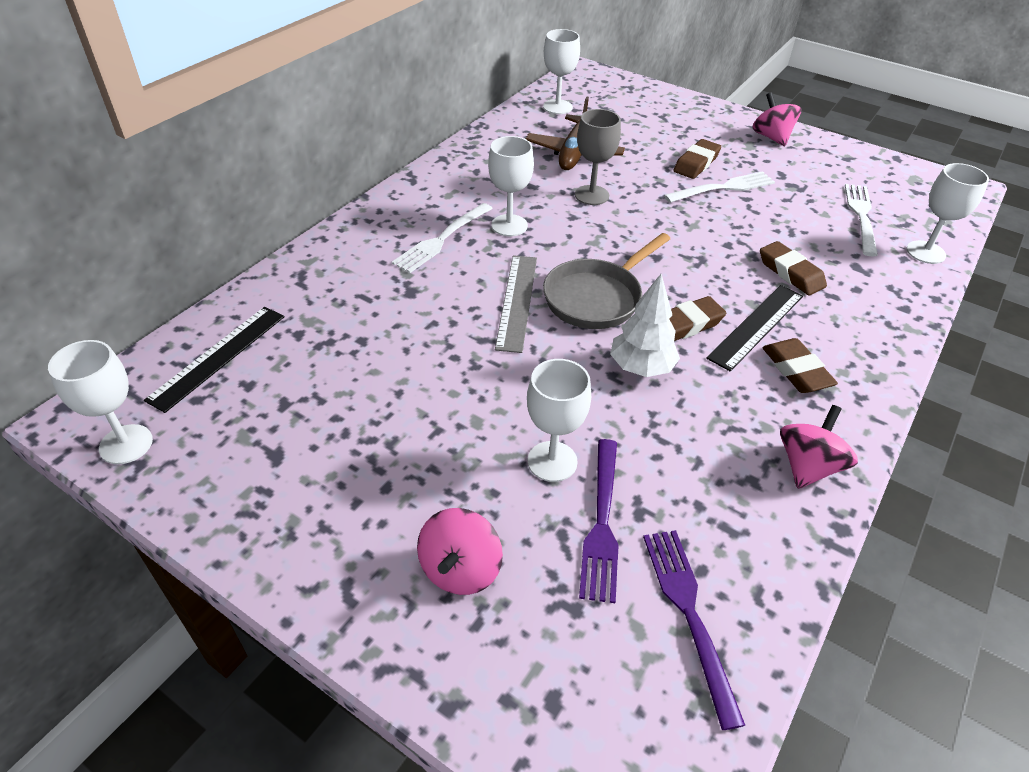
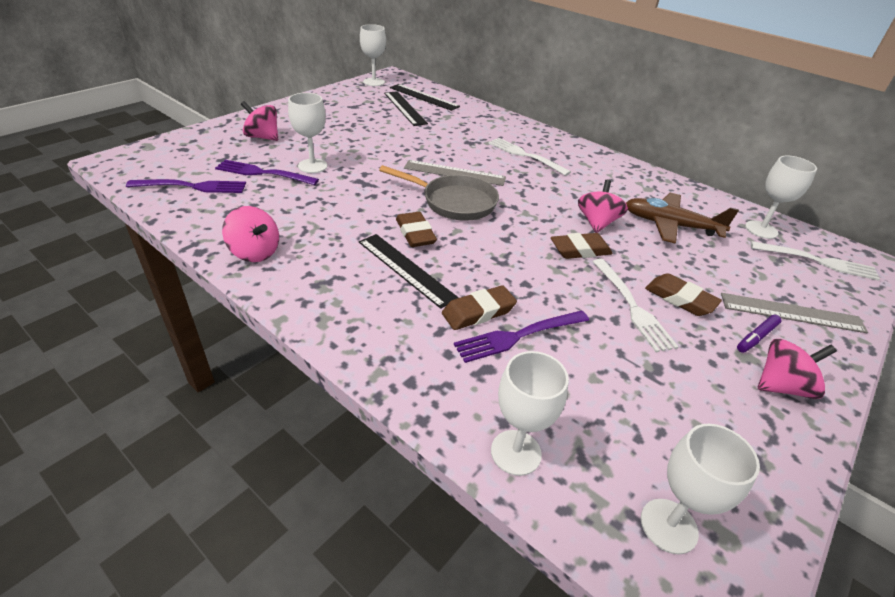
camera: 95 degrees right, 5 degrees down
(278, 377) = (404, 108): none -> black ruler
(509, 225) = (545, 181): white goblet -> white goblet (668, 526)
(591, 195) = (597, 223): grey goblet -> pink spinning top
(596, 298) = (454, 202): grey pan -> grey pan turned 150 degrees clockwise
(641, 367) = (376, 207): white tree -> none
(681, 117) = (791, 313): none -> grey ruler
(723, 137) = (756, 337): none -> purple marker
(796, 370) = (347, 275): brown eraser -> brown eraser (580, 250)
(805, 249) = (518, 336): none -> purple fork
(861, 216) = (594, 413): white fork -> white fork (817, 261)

__What to produce__
From the line holding "(641, 367) = (376, 207): white tree -> none" down to the final line above, quote every line exactly and only those lines.

__Solution for this exercise__
(641, 367) = (376, 207): white tree -> none
(681, 117) = (791, 313): none -> grey ruler
(723, 137) = (756, 337): none -> purple marker
(796, 370) = (347, 275): brown eraser -> brown eraser (580, 250)
(805, 249) = (518, 336): none -> purple fork
(861, 216) = (594, 413): white fork -> white fork (817, 261)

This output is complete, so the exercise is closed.